Print the records below exactly, and do not carry over any picture.

START Material shown

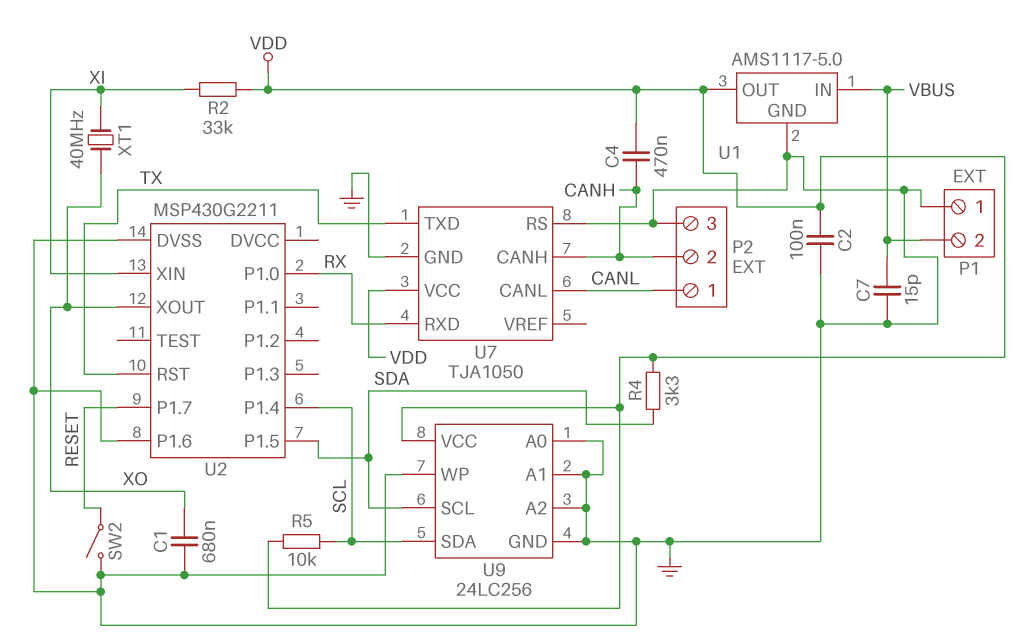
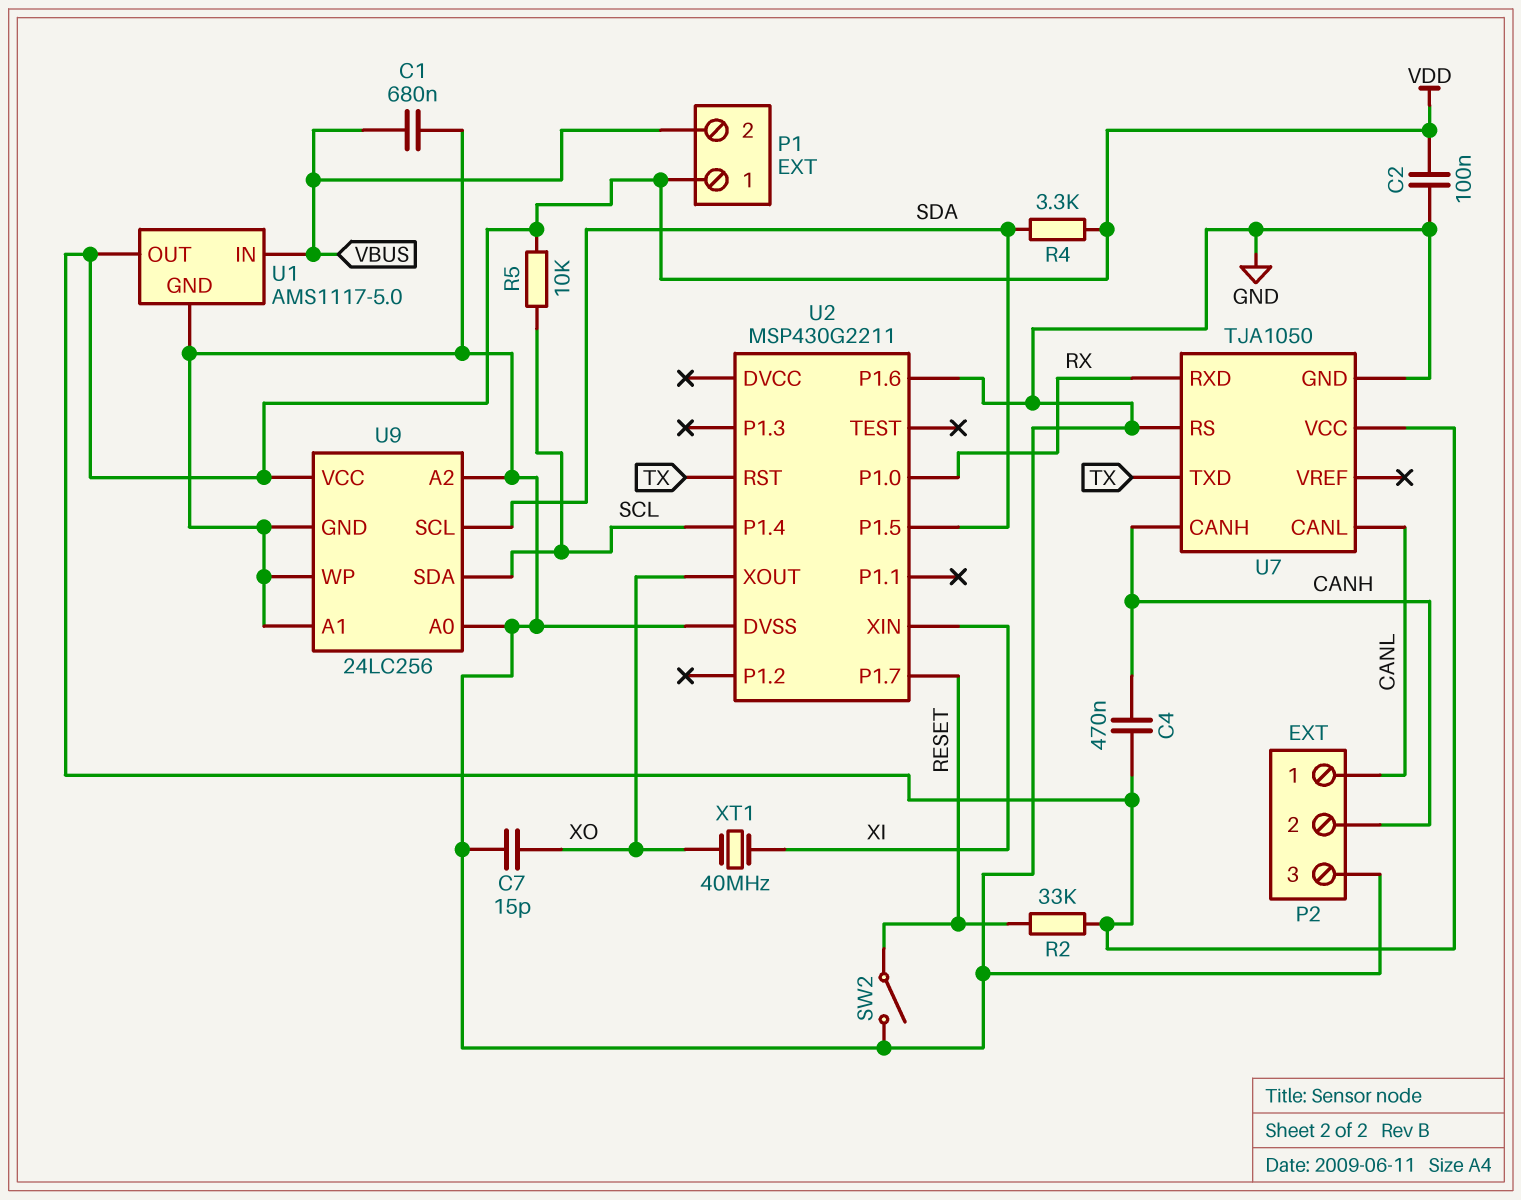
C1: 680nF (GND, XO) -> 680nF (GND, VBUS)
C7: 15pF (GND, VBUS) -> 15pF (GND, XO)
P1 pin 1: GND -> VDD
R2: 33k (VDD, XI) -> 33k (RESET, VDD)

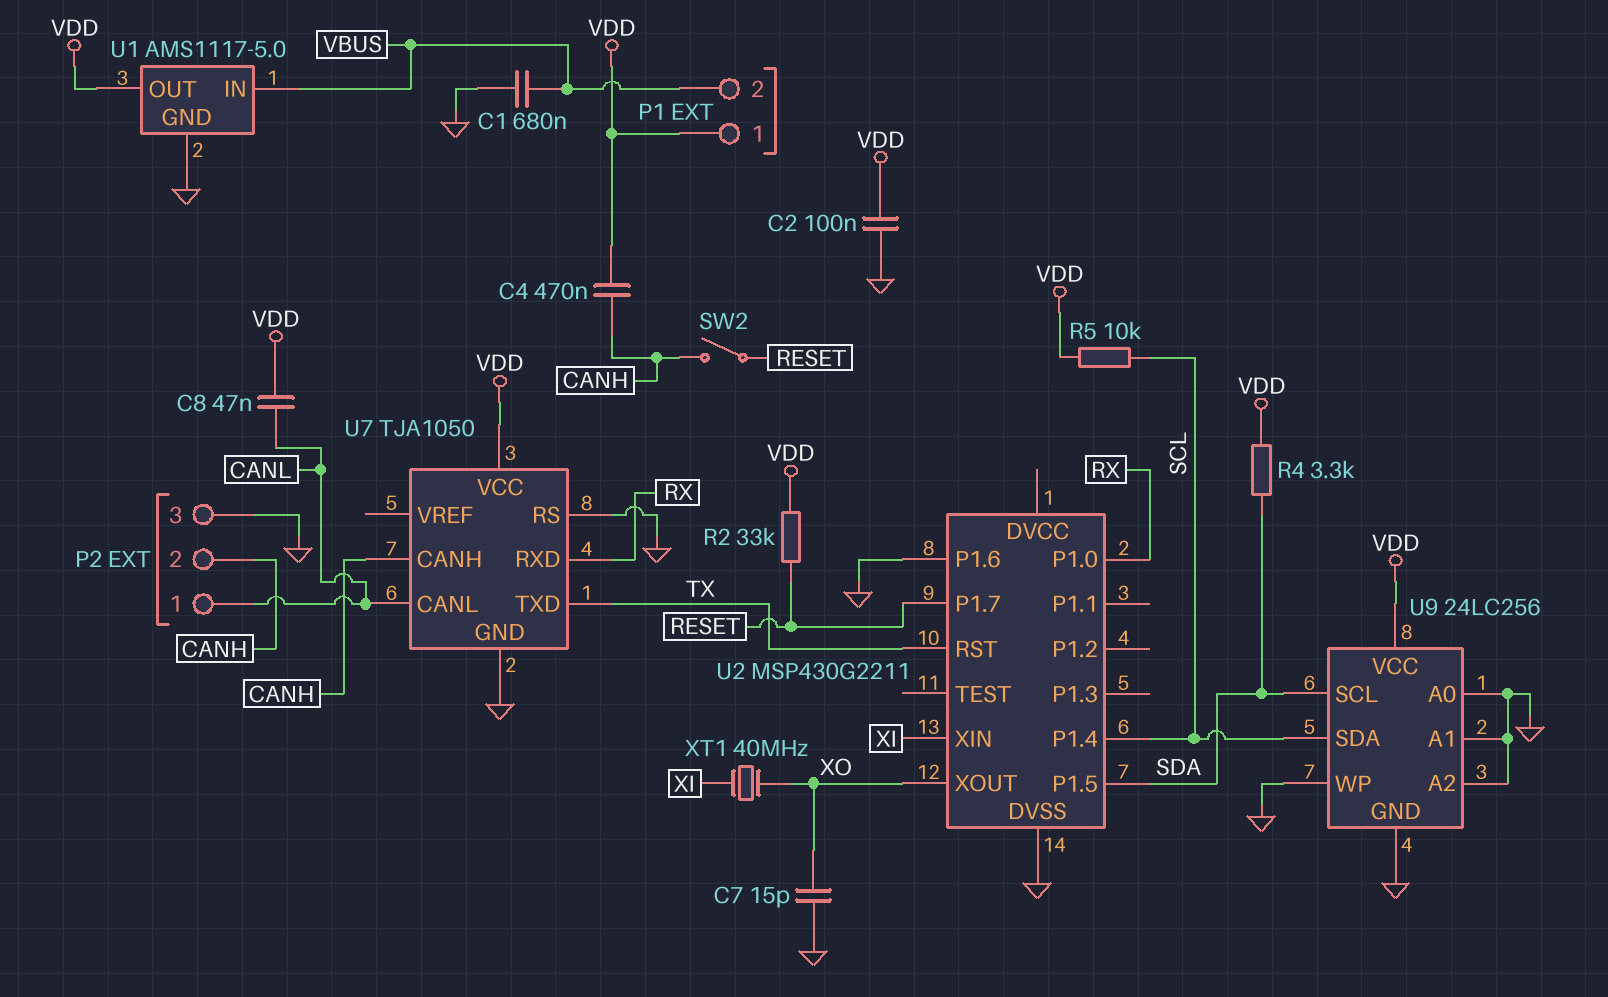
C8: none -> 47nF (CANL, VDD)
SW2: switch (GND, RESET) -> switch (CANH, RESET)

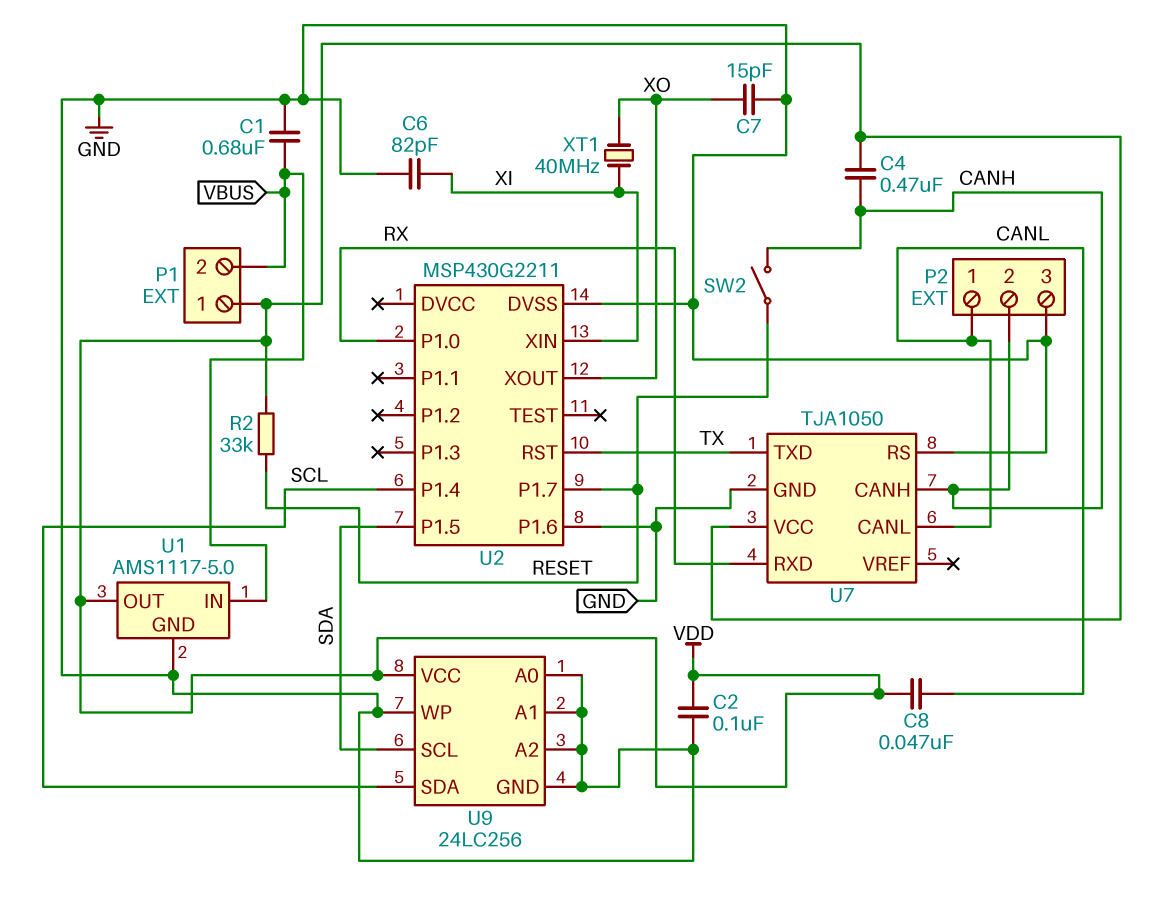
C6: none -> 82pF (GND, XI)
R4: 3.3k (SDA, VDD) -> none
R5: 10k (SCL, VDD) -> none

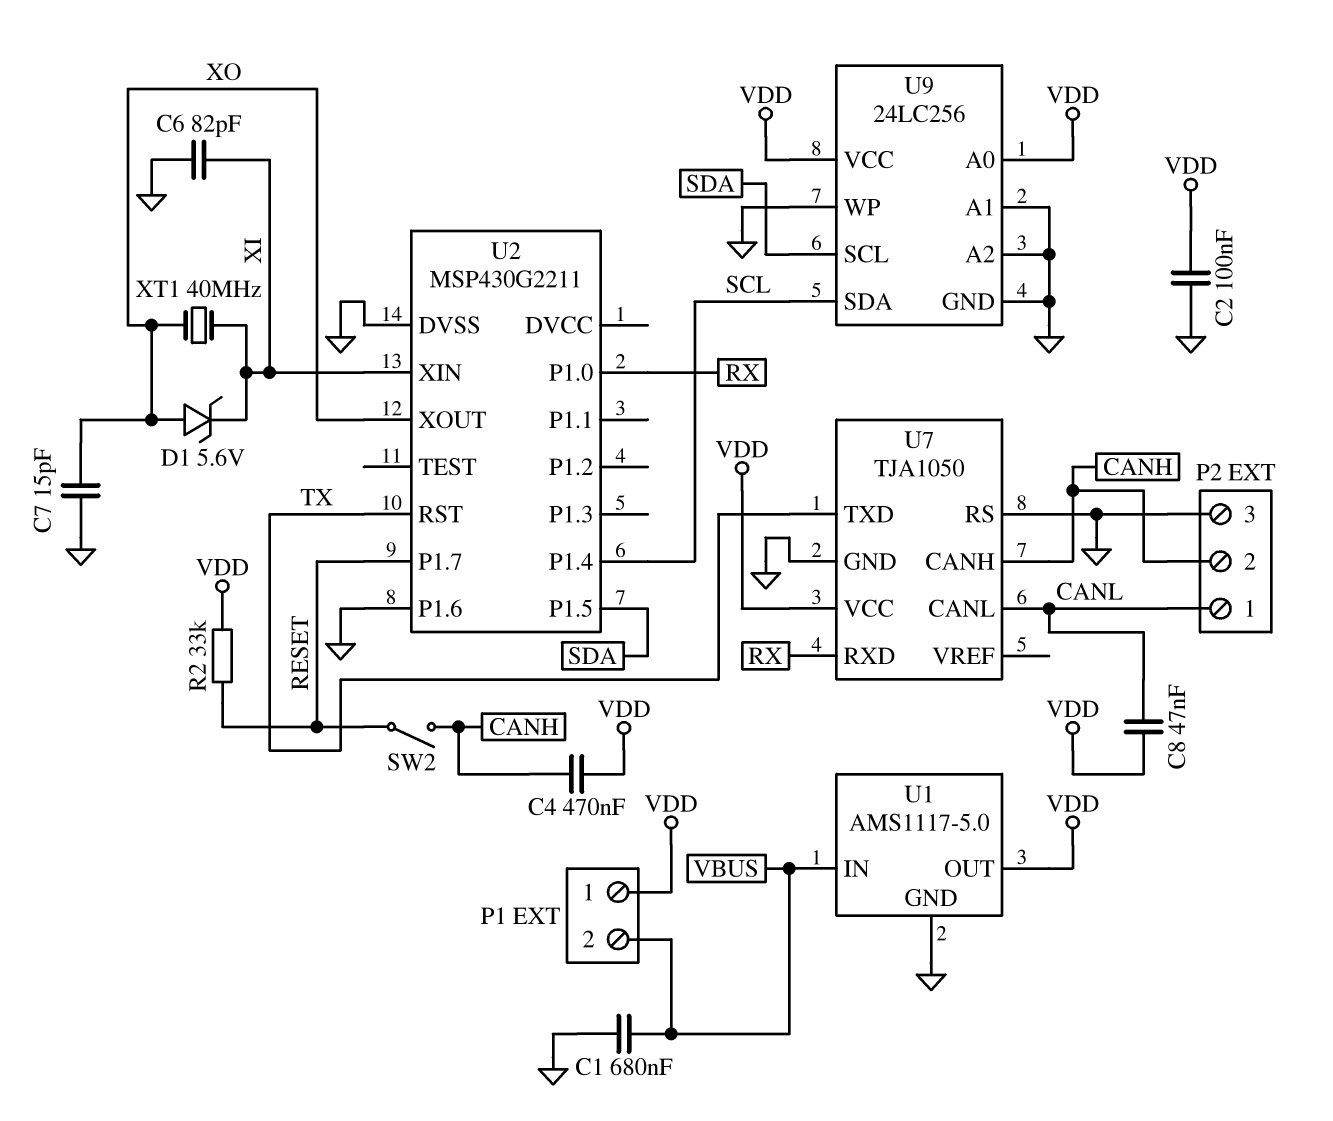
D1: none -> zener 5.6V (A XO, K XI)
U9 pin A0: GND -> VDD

END Material shown

→ Finished task:
C1: 680nF (GND, XO) -> 680nF (GND, VBUS)
C7: 15pF (GND, VBUS) -> 15pF (GND, XO)
P1 pin 1: GND -> VDD
R2: 33k (VDD, XI) -> 33k (RESET, VDD)

C8: none -> 47nF (CANL, VDD)
SW2: switch (GND, RESET) -> switch (CANH, RESET)

C6: none -> 82pF (GND, XI)
R4: 3.3k (SDA, VDD) -> none
R5: 10k (SCL, VDD) -> none

D1: none -> zener 5.6V (A XO, K XI)
U9 pin A0: GND -> VDD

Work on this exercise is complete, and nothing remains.